:: Action item ::
Return, word for word, the lines running from the one that contains "(313, 314) = (327, 281): none" to the final line of the listing below.

:: Supplied material ::
══════════════════════════════
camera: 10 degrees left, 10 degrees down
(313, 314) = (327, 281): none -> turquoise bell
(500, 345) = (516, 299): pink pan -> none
══════════════════════════════
:: Written solution ::
(313, 314) = (327, 281): none -> turquoise bell
(500, 345) = (516, 299): pink pan -> none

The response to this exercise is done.